● **The problem**
Keep every word of the listing and reproduce it exactly, but set aside any image found there.

● **Data to use**
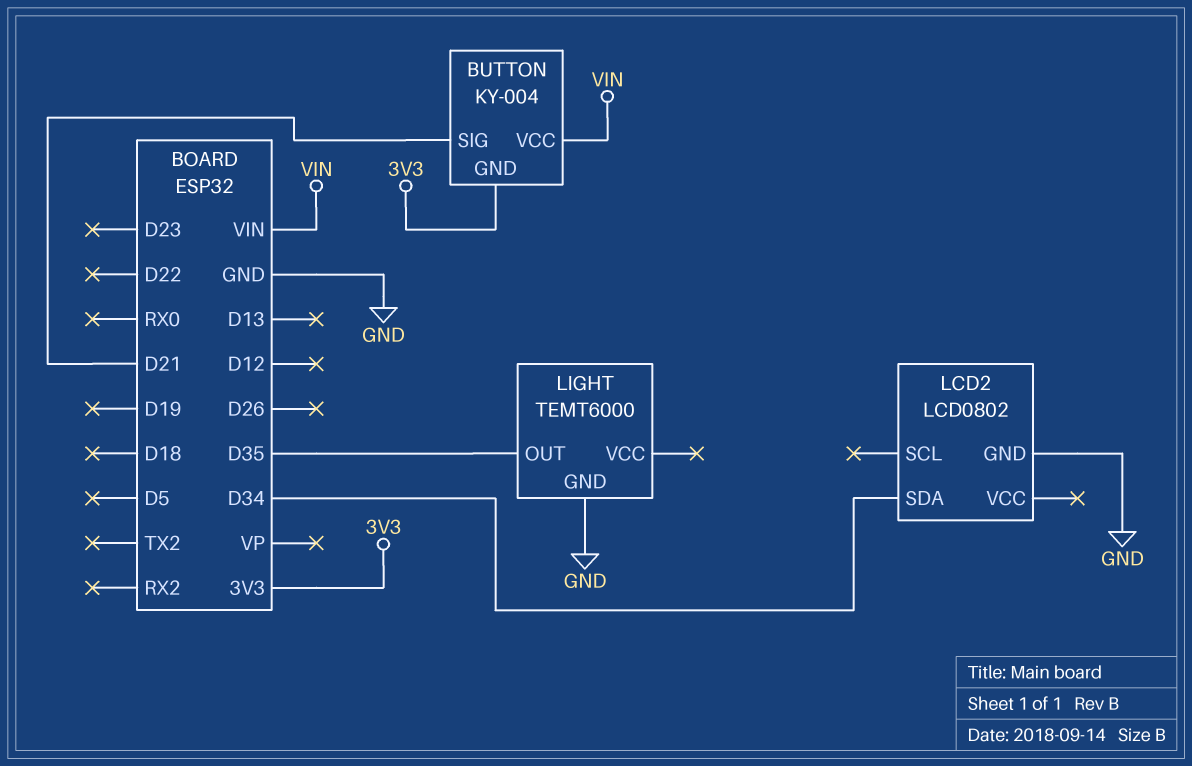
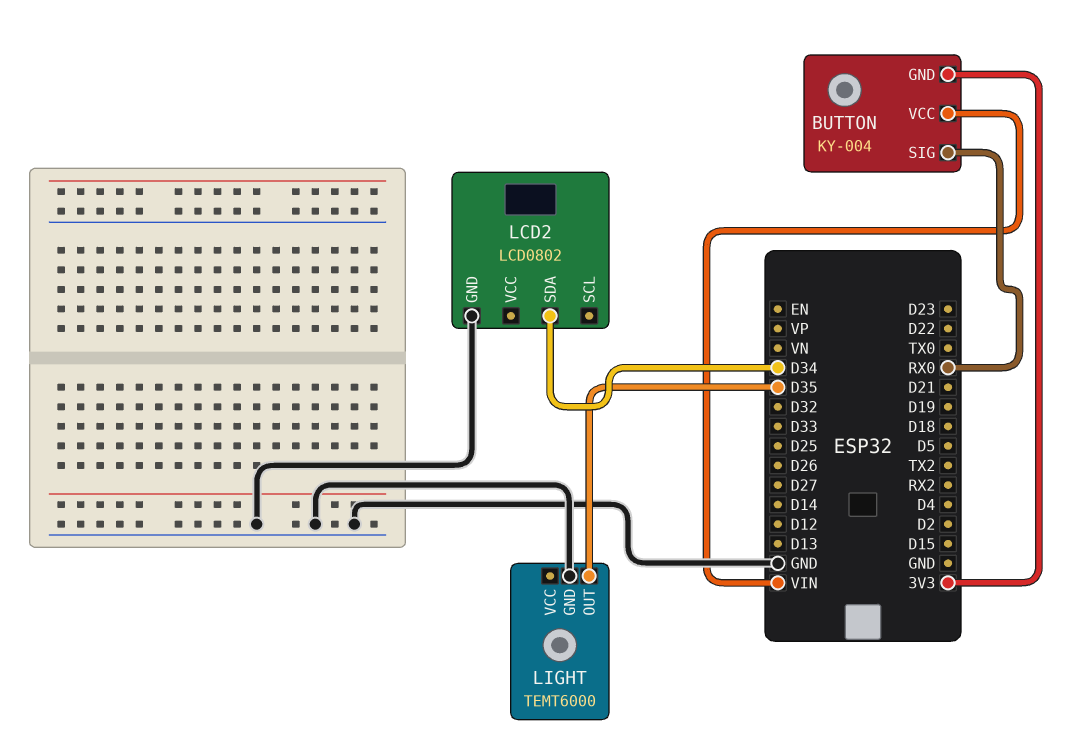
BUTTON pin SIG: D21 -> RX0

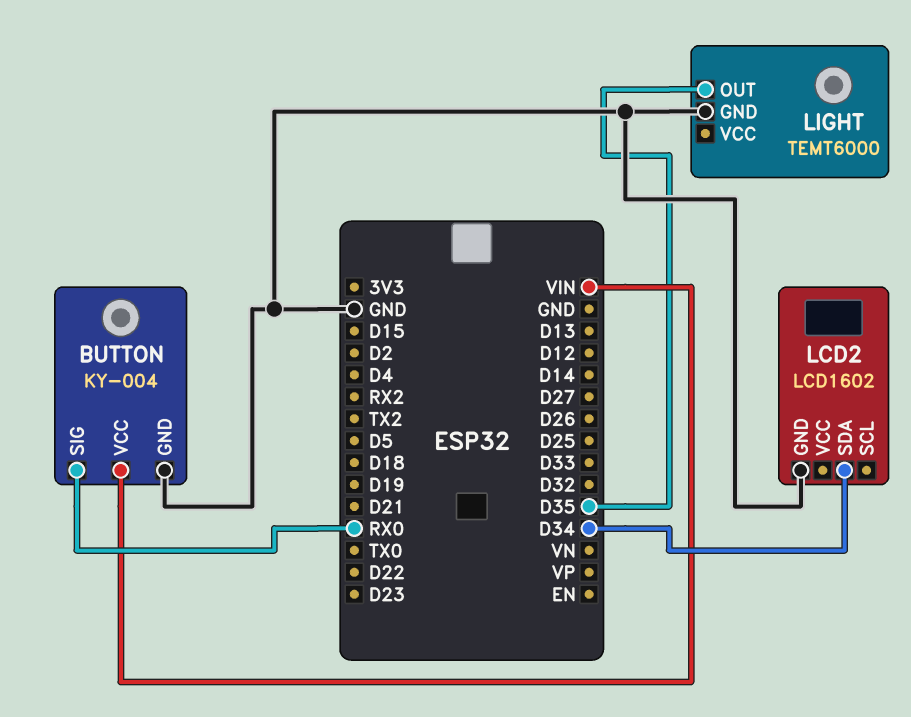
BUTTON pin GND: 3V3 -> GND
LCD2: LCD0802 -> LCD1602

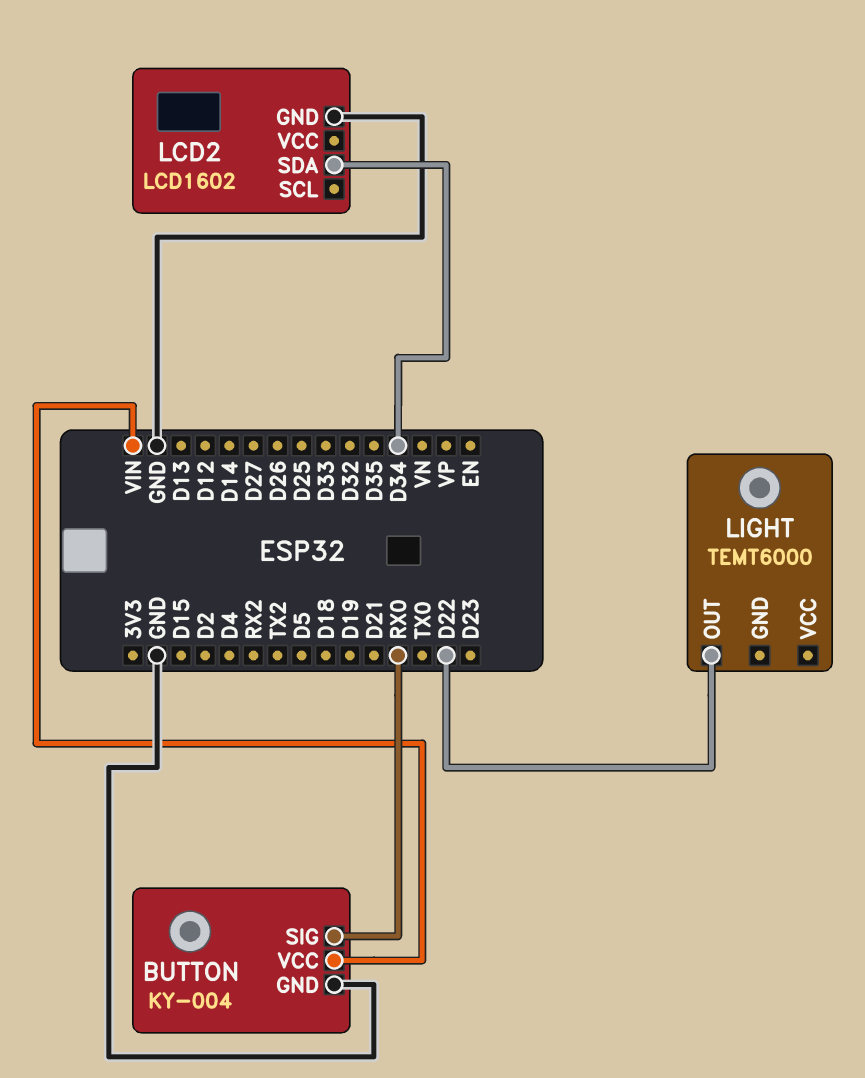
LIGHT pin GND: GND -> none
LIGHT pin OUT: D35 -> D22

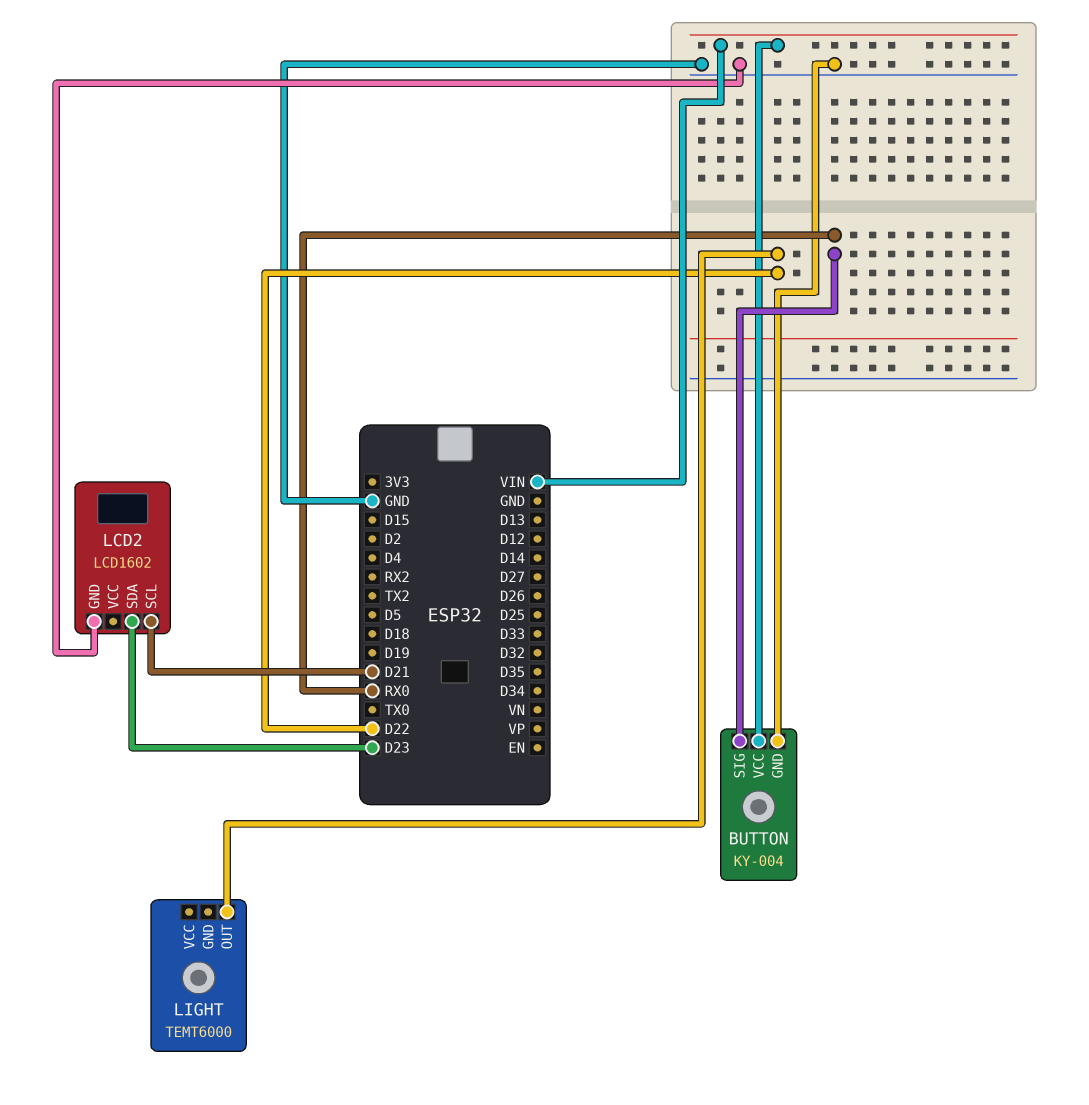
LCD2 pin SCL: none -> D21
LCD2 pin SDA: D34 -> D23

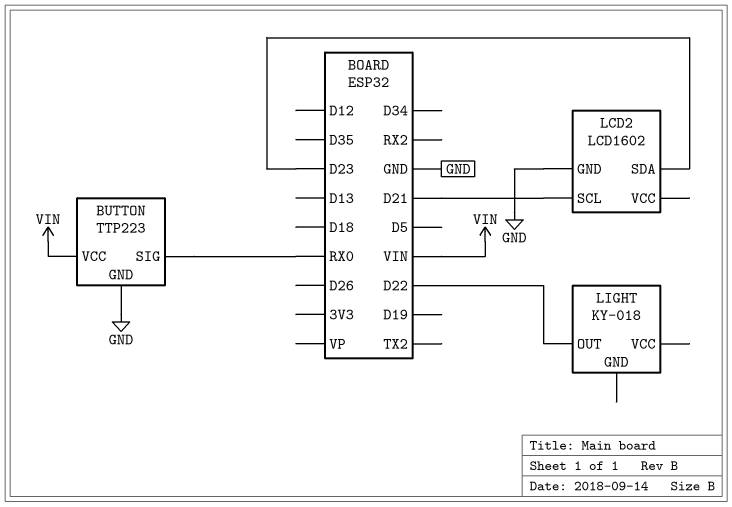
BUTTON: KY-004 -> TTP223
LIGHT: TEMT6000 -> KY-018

● **Finished exercise**
BUTTON pin SIG: D21 -> RX0

BUTTON pin GND: 3V3 -> GND
LCD2: LCD0802 -> LCD1602

LIGHT pin GND: GND -> none
LIGHT pin OUT: D35 -> D22

LCD2 pin SCL: none -> D21
LCD2 pin SDA: D34 -> D23

BUTTON: KY-004 -> TTP223
LIGHT: TEMT6000 -> KY-018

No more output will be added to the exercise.